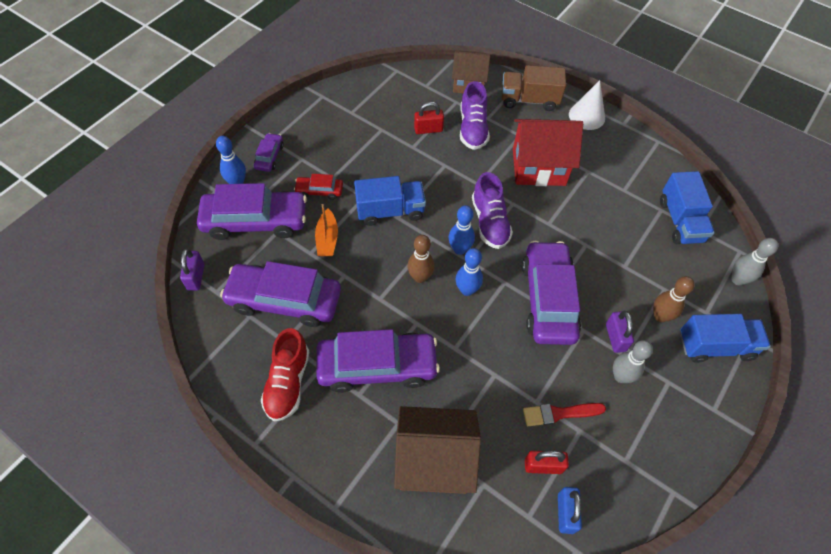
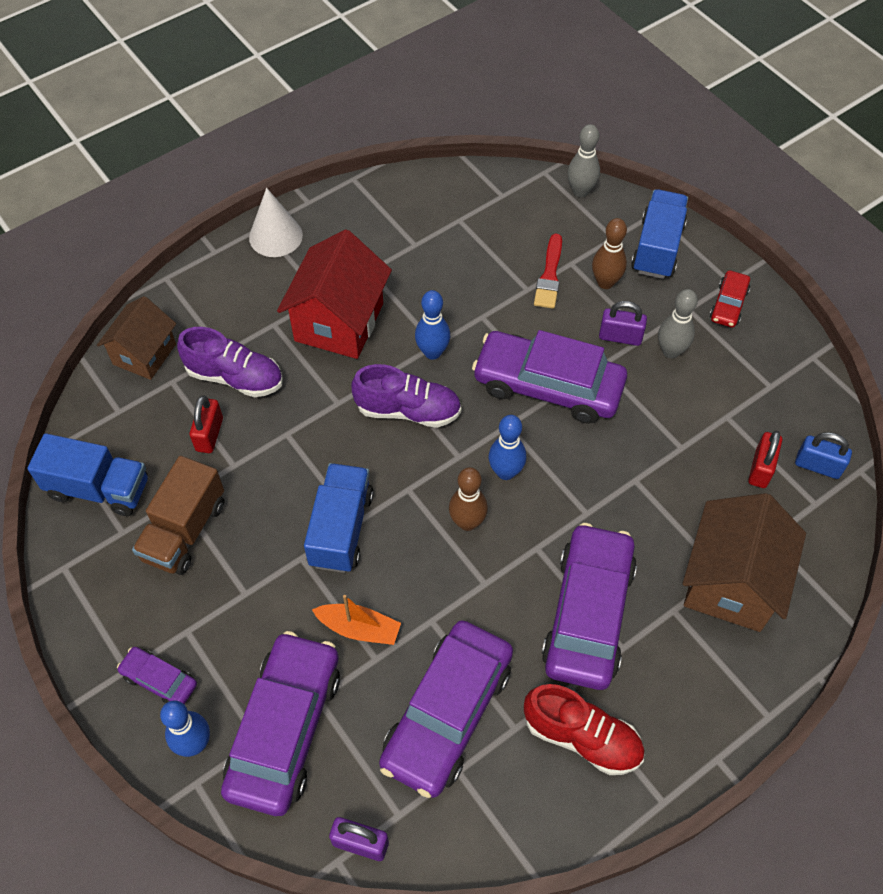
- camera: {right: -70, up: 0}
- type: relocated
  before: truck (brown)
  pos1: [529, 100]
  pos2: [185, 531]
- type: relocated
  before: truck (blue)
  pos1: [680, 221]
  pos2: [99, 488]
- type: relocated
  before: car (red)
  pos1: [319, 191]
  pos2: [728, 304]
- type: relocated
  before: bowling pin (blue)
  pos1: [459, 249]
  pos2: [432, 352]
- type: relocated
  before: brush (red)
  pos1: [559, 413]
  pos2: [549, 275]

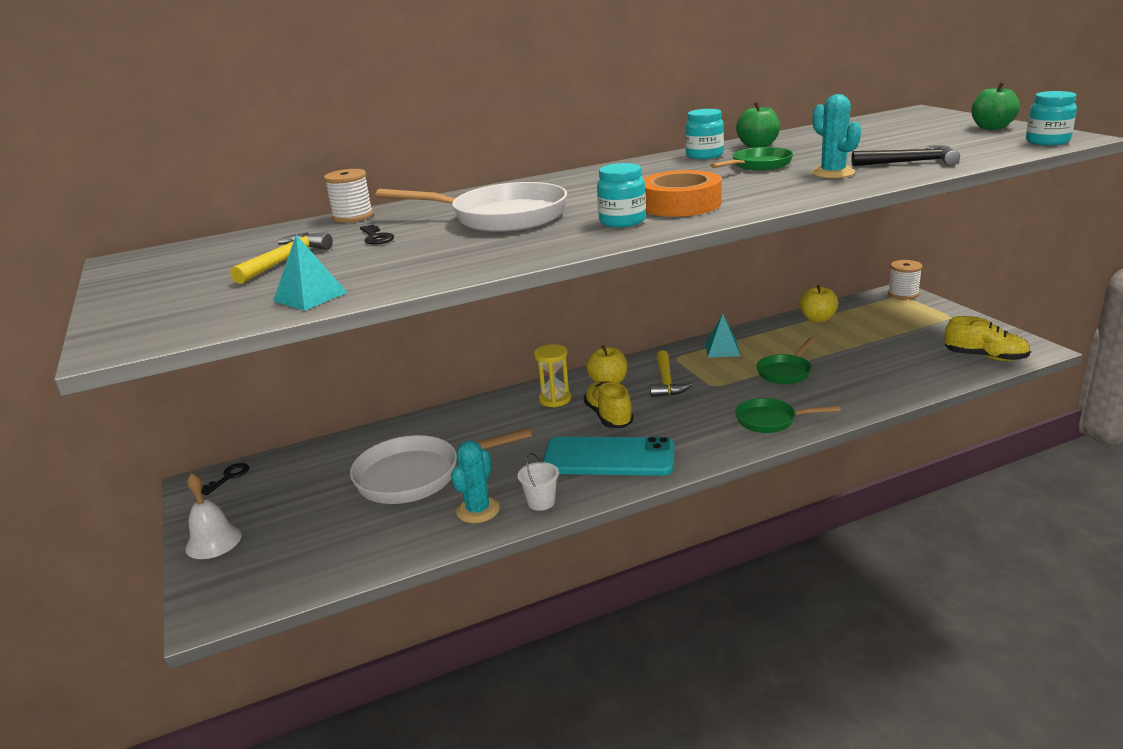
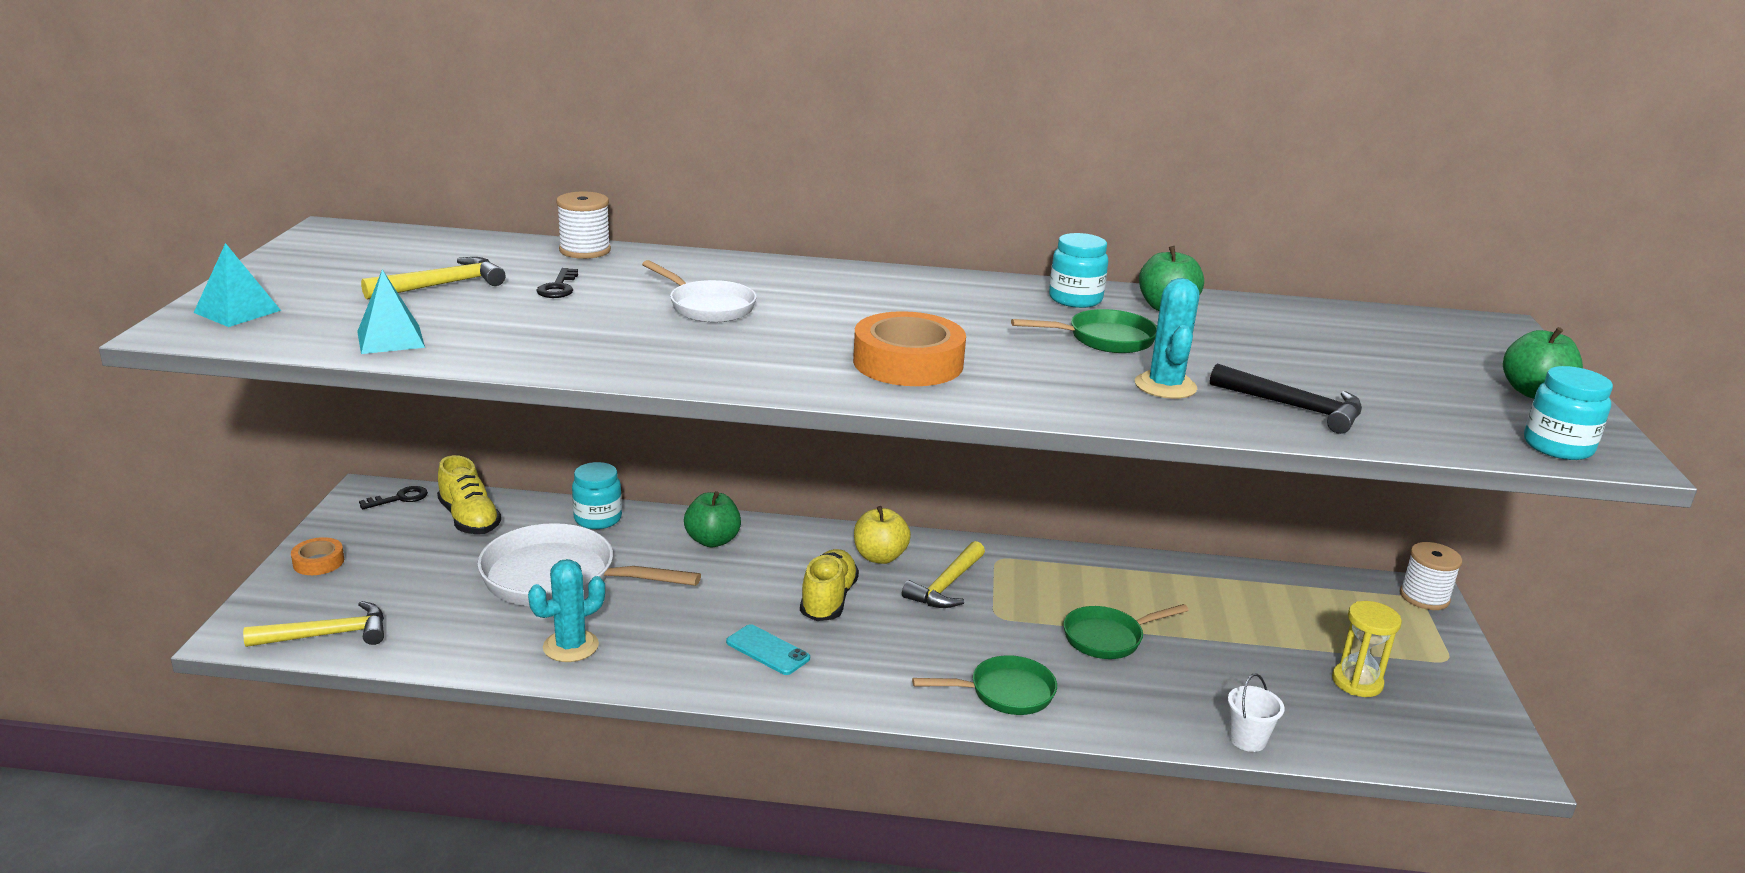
- camera: {right: 25, up: 0}
- type: relocated
  before: jar (turquoise)
  pos1: [622, 221]
  pos2: [598, 519]
- type: size
  before: pan (white)
  pos1: [501, 217]
  pos2: [707, 307]
  scale: 0.58
- type: missing
  before: apple (yellow)
  pos1: [817, 319]
- type: relocated
  before: pyramid (turquoise)
  pos1: [722, 349]
  pos2: [237, 311]
- type: relocated
  before: shoe (yellow)
  pos1: [985, 357]
  pos2: [469, 519]
- type: relocated
  before: hourglass (yellow)
  pos1: [555, 399]
  pos2: [1357, 682]
- type: spun
  before: pan (green)
  pos1: [770, 420]
  pos2: [1005, 693]
  turn: 135
- type: size
  before: phone (turquoise)
  pos1: [608, 457]
  pos2: [768, 650]
  scale: 0.49
- type: relocated
  before: bucket (white)
  pos1: [541, 502]
  pos2: [1247, 739]
- type: exchanged
  before: bell (white)
  after: tape (orange)
  pos1: [213, 541]
  pos2: [318, 562]
- type: appeared
  after: apple (green)
  pos2: [712, 540]
- type: appeared
  after: hammer (yellow)
  pos2: [328, 635]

::::::::::

◆ **What you need to do**:
Restate each entry word for word, leaving out any pictures.

◆ **Expected answer**:
- camera: {right: -70, up: 0}
- type: relocated
  before: truck (brown)
  pos1: [529, 100]
  pos2: [185, 531]
- type: relocated
  before: truck (blue)
  pos1: [680, 221]
  pos2: [99, 488]
- type: relocated
  before: car (red)
  pos1: [319, 191]
  pos2: [728, 304]
- type: relocated
  before: bowling pin (blue)
  pos1: [459, 249]
  pos2: [432, 352]
- type: relocated
  before: brush (red)
  pos1: [559, 413]
  pos2: [549, 275]

- camera: {right: 25, up: 0}
- type: relocated
  before: jar (turquoise)
  pos1: [622, 221]
  pos2: [598, 519]
- type: size
  before: pan (white)
  pos1: [501, 217]
  pos2: [707, 307]
  scale: 0.58
- type: missing
  before: apple (yellow)
  pos1: [817, 319]
- type: relocated
  before: pyramid (turquoise)
  pos1: [722, 349]
  pos2: [237, 311]
- type: relocated
  before: shoe (yellow)
  pos1: [985, 357]
  pos2: [469, 519]
- type: relocated
  before: hourglass (yellow)
  pos1: [555, 399]
  pos2: [1357, 682]
- type: spun
  before: pan (green)
  pos1: [770, 420]
  pos2: [1005, 693]
  turn: 135
- type: size
  before: phone (turquoise)
  pos1: [608, 457]
  pos2: [768, 650]
  scale: 0.49
- type: relocated
  before: bucket (white)
  pos1: [541, 502]
  pos2: [1247, 739]
- type: exchanged
  before: bell (white)
  after: tape (orange)
  pos1: [213, 541]
  pos2: [318, 562]
- type: appeared
  after: apple (green)
  pos2: [712, 540]
- type: appeared
  after: hammer (yellow)
  pos2: [328, 635]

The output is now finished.